What to do: Return all lines in the material below that contain "lime".
◇ ◇ ◇ ◇ ◇
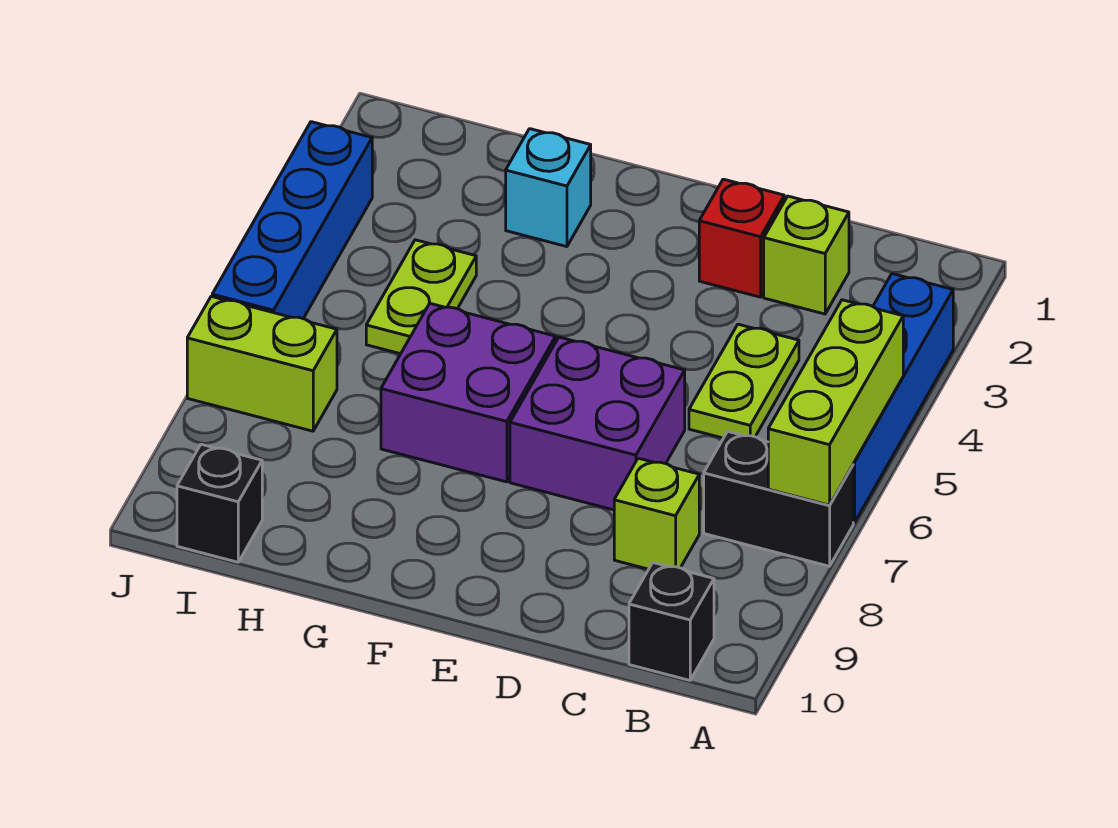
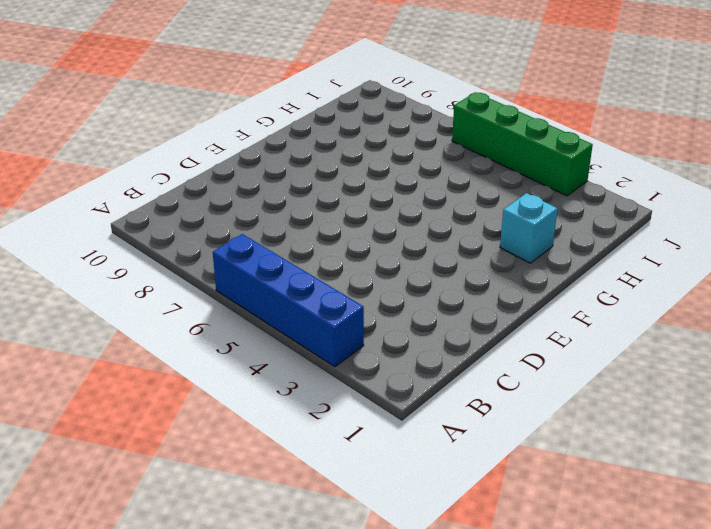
green brick J3:J6 level 1 -> blue brick J3:J6 level 1
none -> black brick A7:B7 level 1
none -> black brick B10 level 1
none -> lime brick C2 level 1

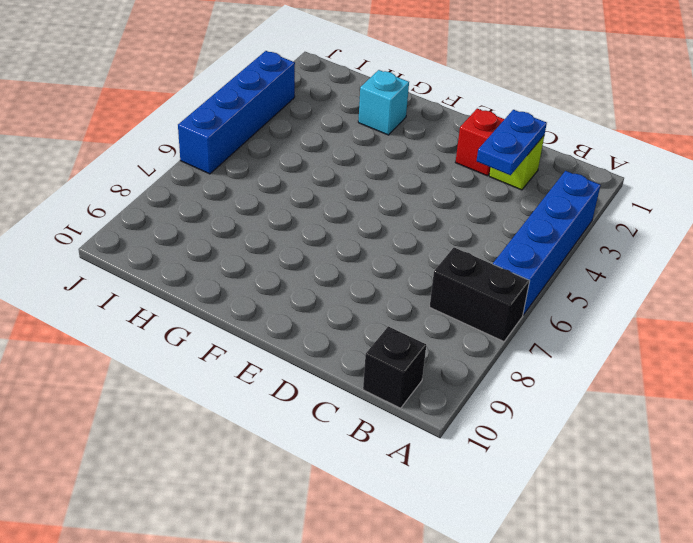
blue plate C2:C3 level 2 -> none
none -> lime plate C4:C5 level 1
none -> lime brick C8 level 1
none -> purple brick D6:E7 level 1

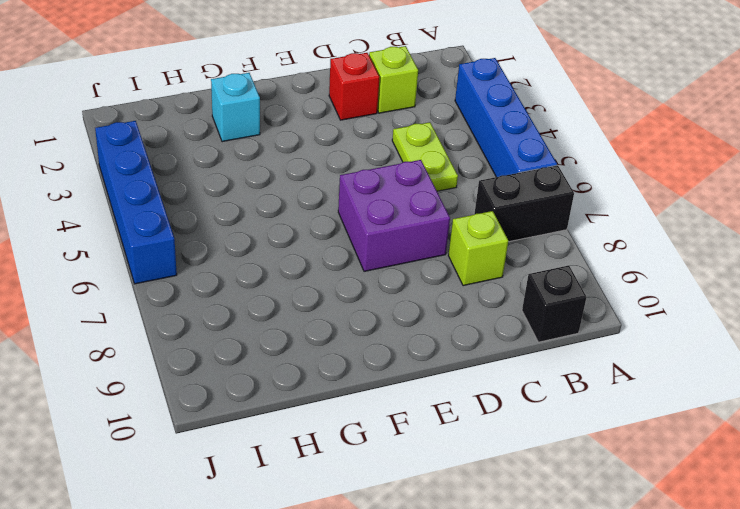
none -> purple brick F6:G7 level 1
none -> lime plate H4:H5 level 1
none -> lime brick I7:J7 level 1

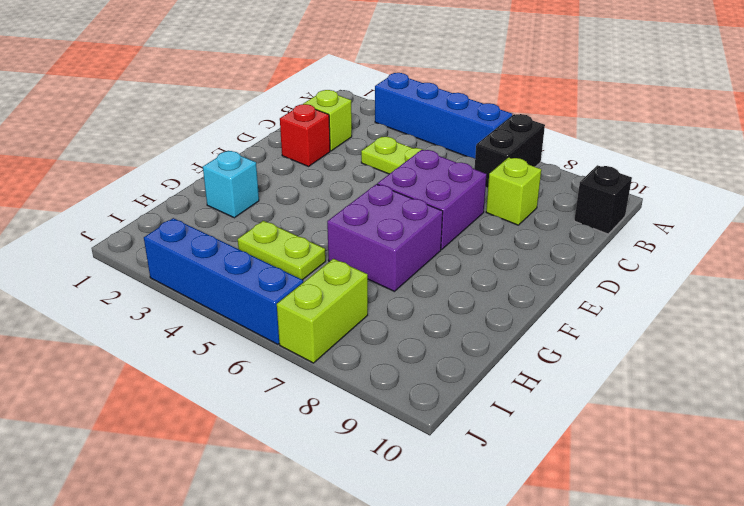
none -> black brick I10 level 1
none -> lime brick A5:A7 level 2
◇ ◇ ◇ ◇ ◇
Response:
none -> lime brick C2 level 1
none -> lime plate C4:C5 level 1
none -> lime brick C8 level 1
none -> lime plate H4:H5 level 1
none -> lime brick I7:J7 level 1
none -> lime brick A5:A7 level 2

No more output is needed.